[[ Data open ]]
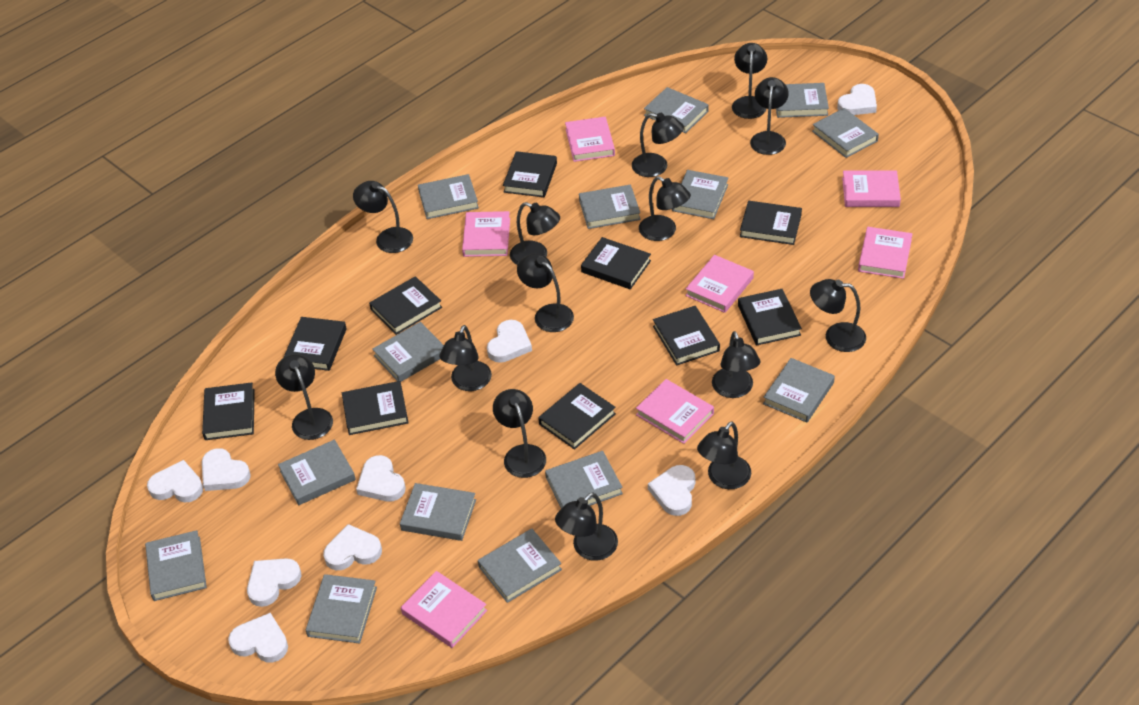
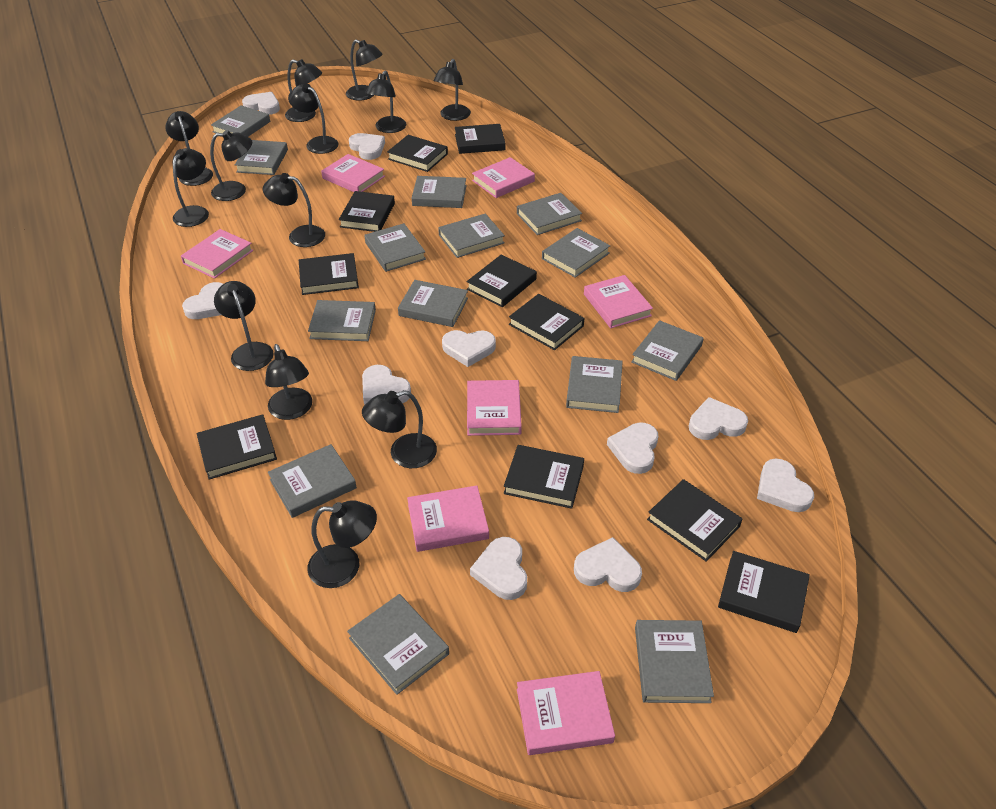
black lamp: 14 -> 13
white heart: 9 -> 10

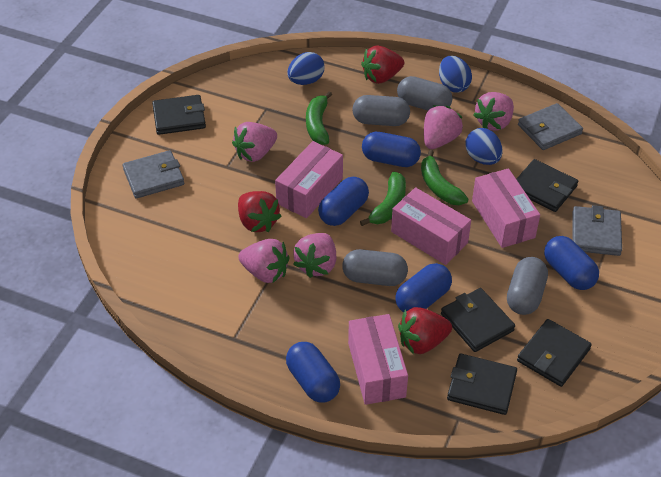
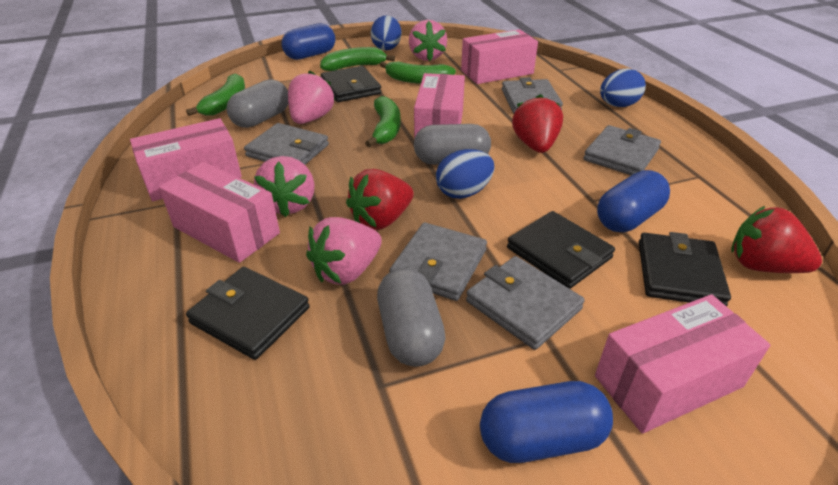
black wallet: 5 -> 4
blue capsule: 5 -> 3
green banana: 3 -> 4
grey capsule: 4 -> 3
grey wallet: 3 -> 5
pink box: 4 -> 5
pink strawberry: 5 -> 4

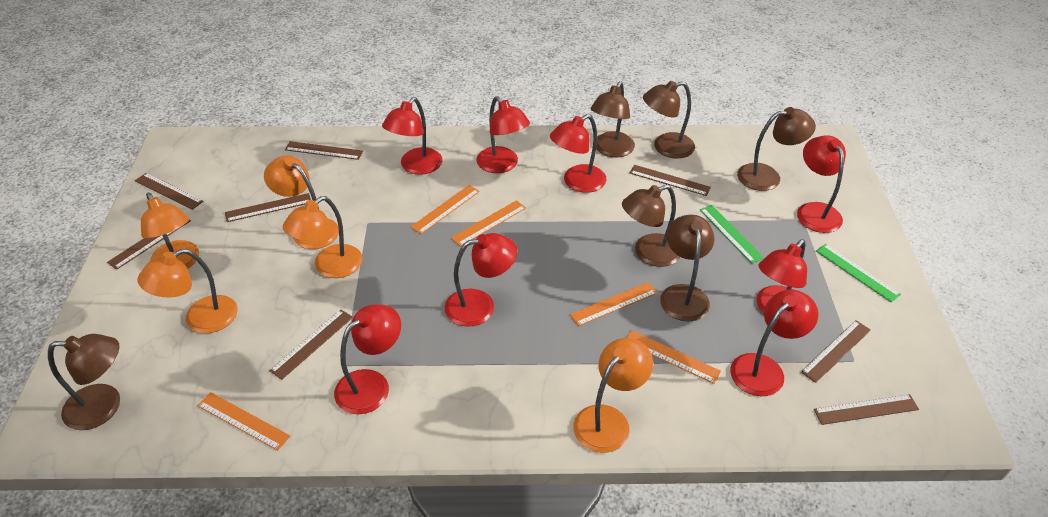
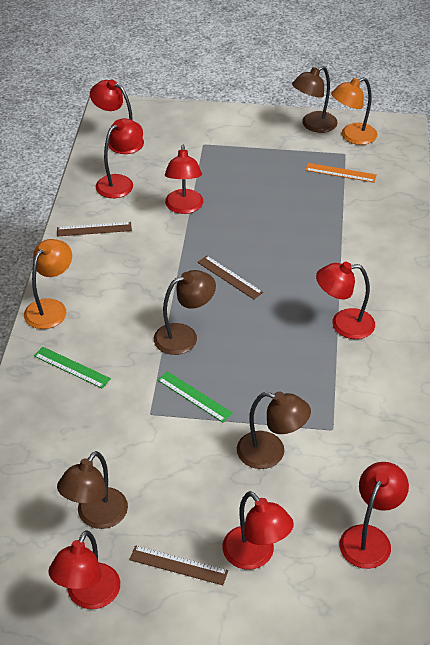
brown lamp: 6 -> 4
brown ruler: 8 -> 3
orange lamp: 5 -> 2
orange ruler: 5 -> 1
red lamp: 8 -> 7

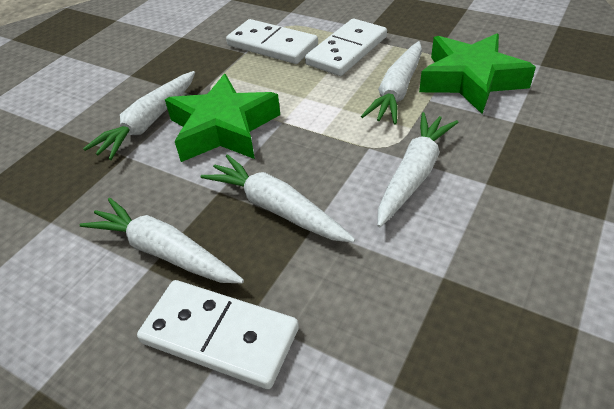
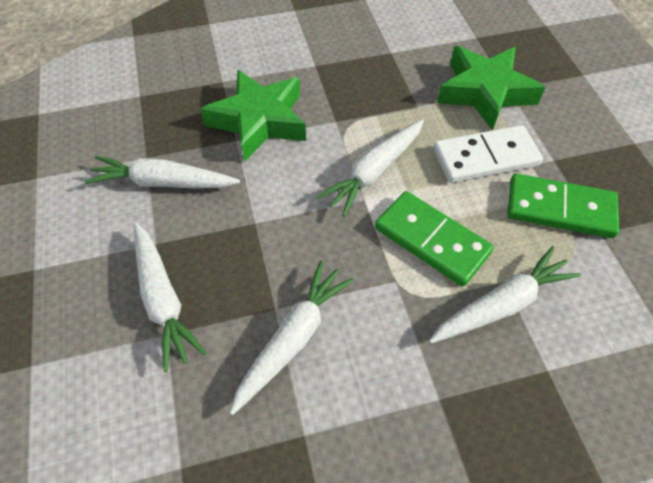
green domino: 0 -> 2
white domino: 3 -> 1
[[ Data closed ]]
● **Instructions for the task**
In full and without change, repeat the material above, minus the pictures.

● **Response**
black lamp: 14 -> 13
white heart: 9 -> 10

black wallet: 5 -> 4
blue capsule: 5 -> 3
green banana: 3 -> 4
grey capsule: 4 -> 3
grey wallet: 3 -> 5
pink box: 4 -> 5
pink strawberry: 5 -> 4

brown lamp: 6 -> 4
brown ruler: 8 -> 3
orange lamp: 5 -> 2
orange ruler: 5 -> 1
red lamp: 8 -> 7

green domino: 0 -> 2
white domino: 3 -> 1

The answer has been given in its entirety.